### [AVAILABLE DATA]
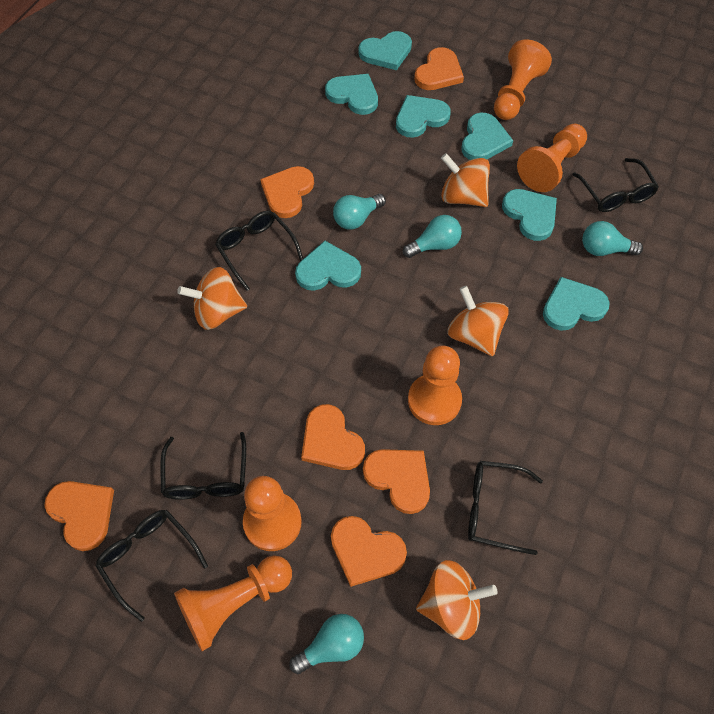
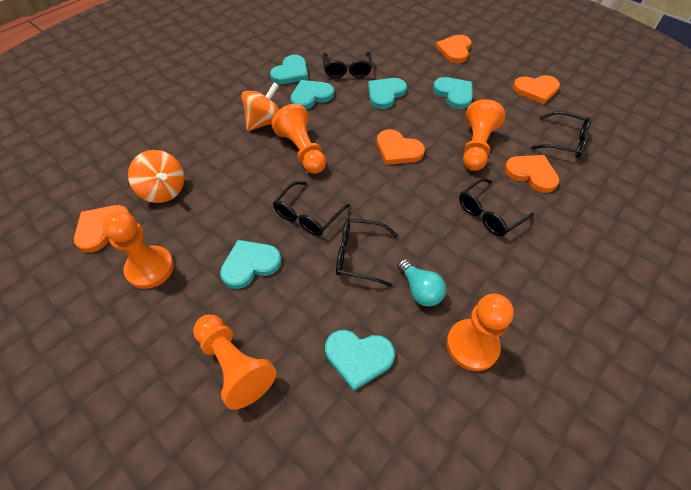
orange heart: 6 -> 5
orange spinning top: 4 -> 2
turquoise heart: 7 -> 6
turquoise light bulb: 4 -> 1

### [GOAL OF THE EXERCISE]
Copy out the full material exactly. Pictures should not appear in it.

### [EXERCISE SOLUTION]
orange heart: 6 -> 5
orange spinning top: 4 -> 2
turquoise heart: 7 -> 6
turquoise light bulb: 4 -> 1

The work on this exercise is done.